Input =
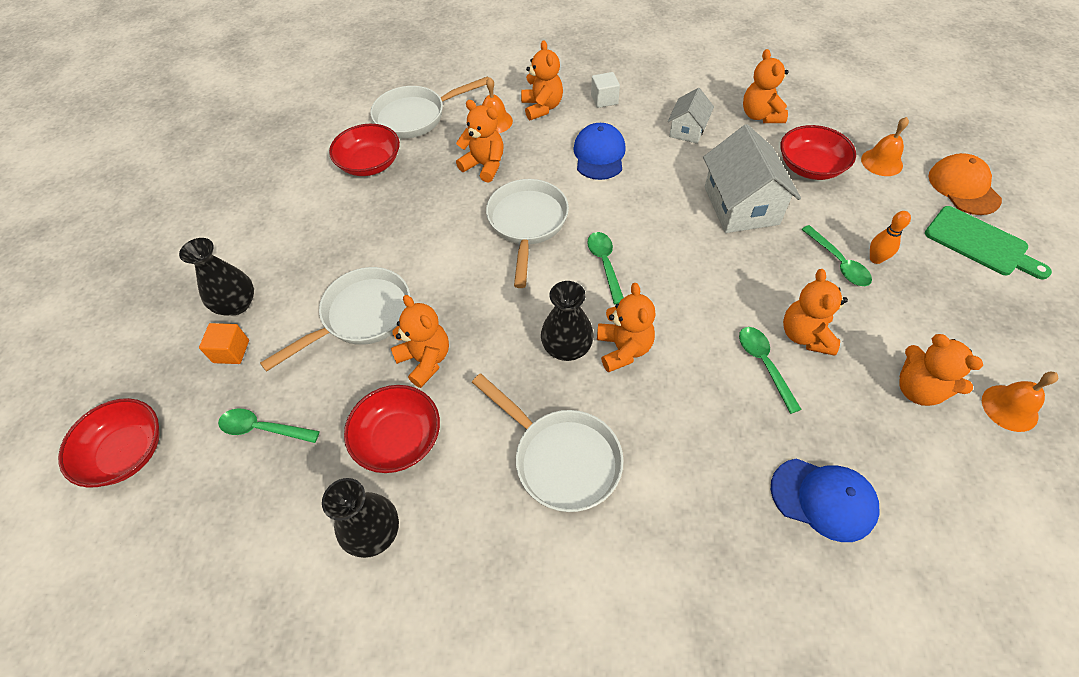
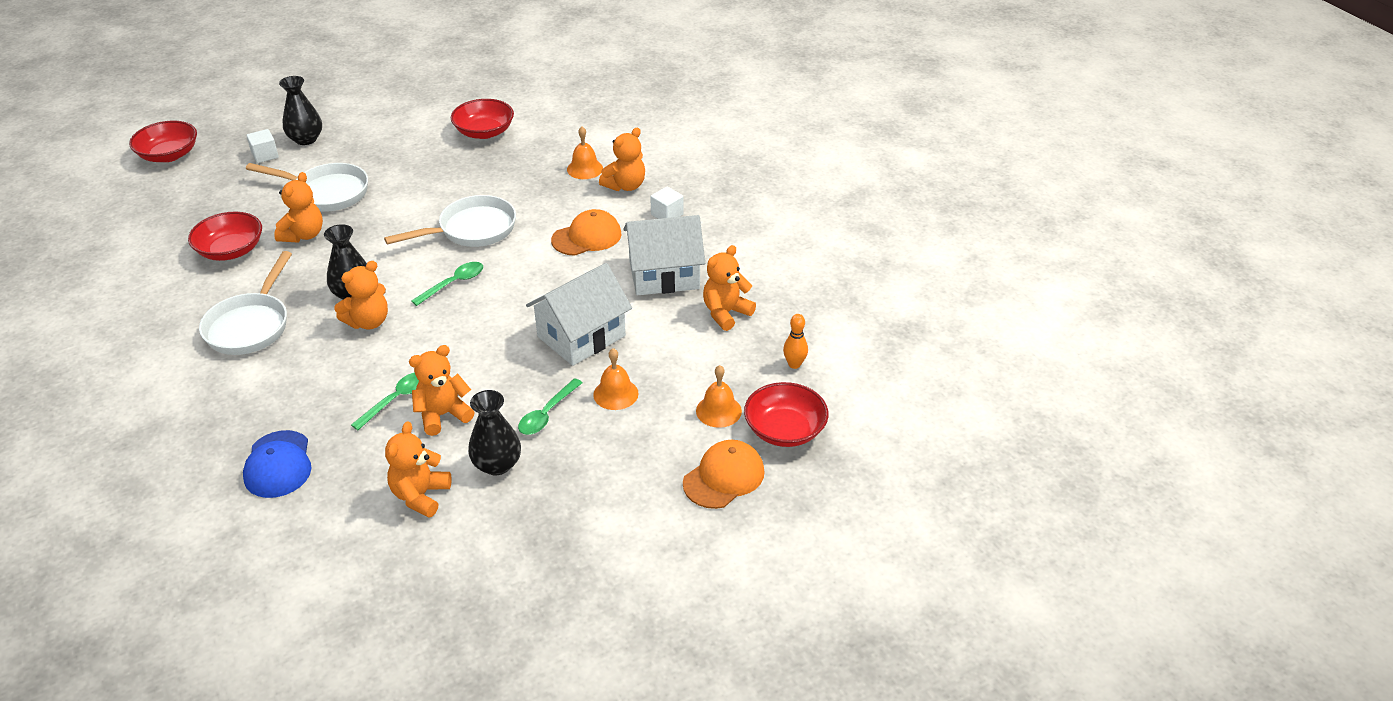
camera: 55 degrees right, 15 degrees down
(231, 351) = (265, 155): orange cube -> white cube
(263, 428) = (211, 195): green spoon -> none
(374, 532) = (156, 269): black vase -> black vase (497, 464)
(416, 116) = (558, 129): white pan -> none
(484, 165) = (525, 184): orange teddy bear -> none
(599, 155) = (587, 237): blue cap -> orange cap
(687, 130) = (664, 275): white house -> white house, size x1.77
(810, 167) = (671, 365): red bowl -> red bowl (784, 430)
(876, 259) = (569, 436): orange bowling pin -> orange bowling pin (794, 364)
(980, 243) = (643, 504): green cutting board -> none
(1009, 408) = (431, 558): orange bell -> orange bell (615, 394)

Work request = Copy each line in the data that holds the word "orange".

Written response =
(231, 351) = (265, 155): orange cube -> white cube
(484, 165) = (525, 184): orange teddy bear -> none
(599, 155) = (587, 237): blue cap -> orange cap
(876, 259) = (569, 436): orange bowling pin -> orange bowling pin (794, 364)
(1009, 408) = (431, 558): orange bell -> orange bell (615, 394)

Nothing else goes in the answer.